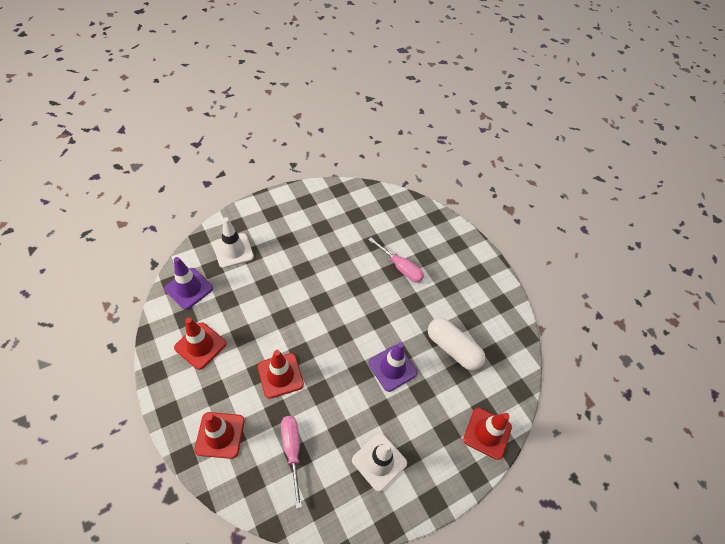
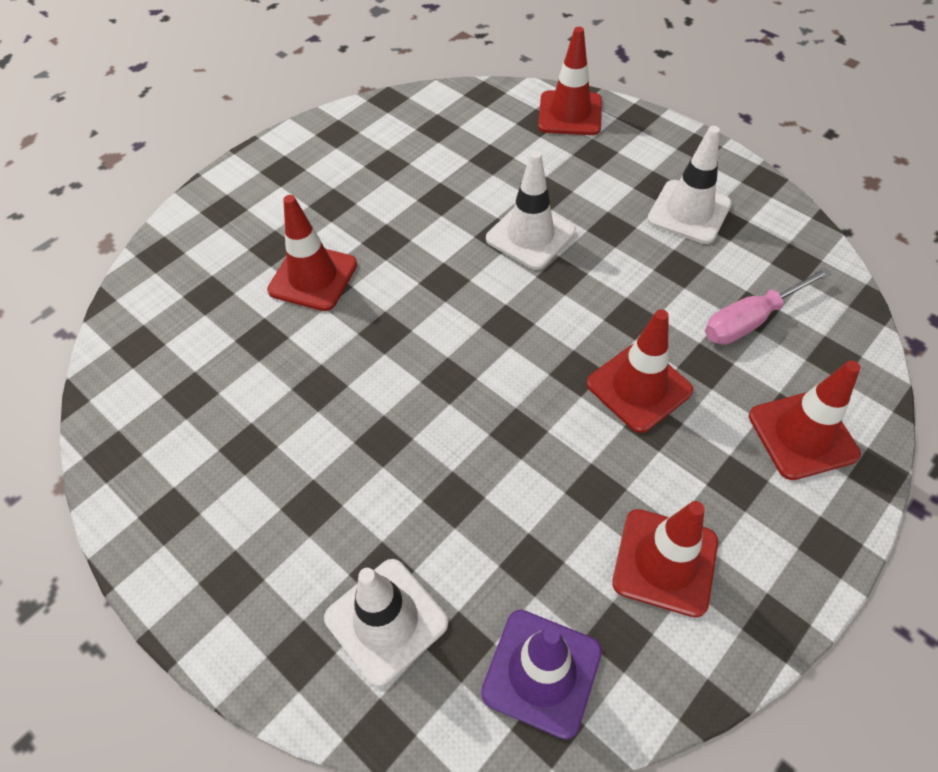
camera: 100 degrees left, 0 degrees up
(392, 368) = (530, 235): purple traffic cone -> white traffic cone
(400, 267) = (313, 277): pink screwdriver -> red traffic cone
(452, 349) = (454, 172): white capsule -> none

┄┄┄┄┄┄┄┄┄┄┄┄┄┄┄┄┄┄┄┄

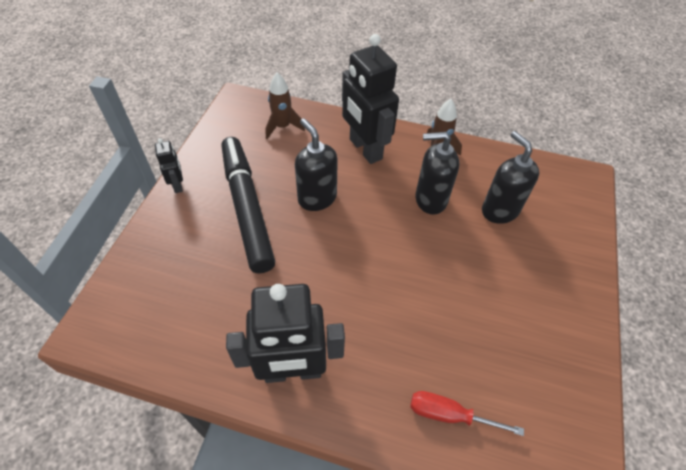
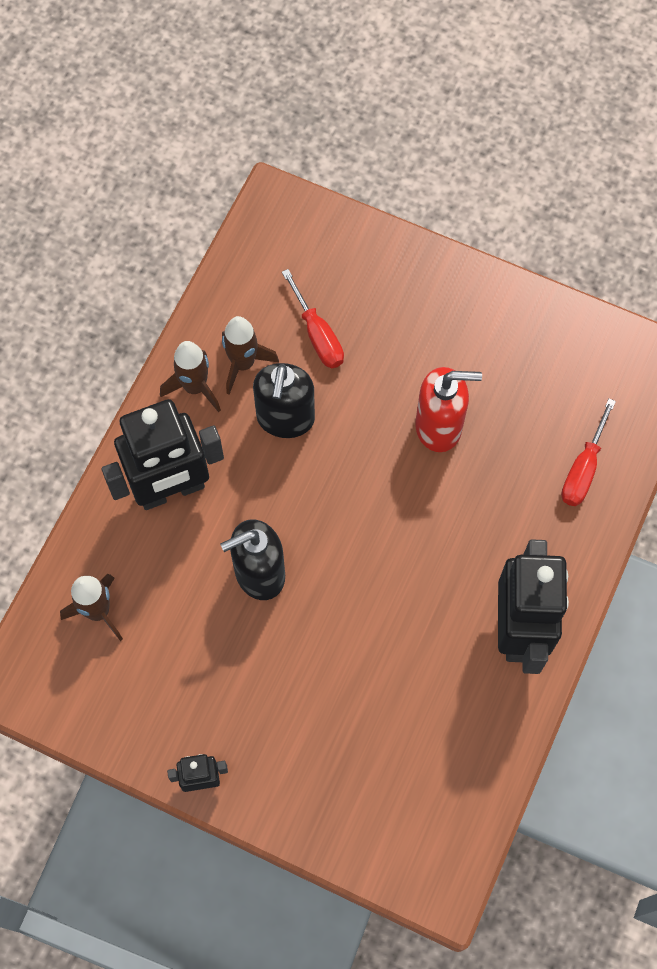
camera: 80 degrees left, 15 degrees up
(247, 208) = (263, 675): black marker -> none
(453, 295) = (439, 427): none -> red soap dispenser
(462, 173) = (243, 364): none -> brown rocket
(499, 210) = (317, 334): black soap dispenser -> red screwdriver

┄┄┄┄┄┄┄┄┄┄┄┄┄┄┄┄┄┄┄┄

> [ACTIVITY] Repeat exactly the lines above from the one with "camera: 100 degrees left, 0 degrees up" up to and including the one with "(452, 349) = (454, 172): white". No other line belongs in the reply.

> [RESPONSE TO THE EXERCISE]
camera: 100 degrees left, 0 degrees up
(392, 368) = (530, 235): purple traffic cone -> white traffic cone
(400, 267) = (313, 277): pink screwdriver -> red traffic cone
(452, 349) = (454, 172): white capsule -> none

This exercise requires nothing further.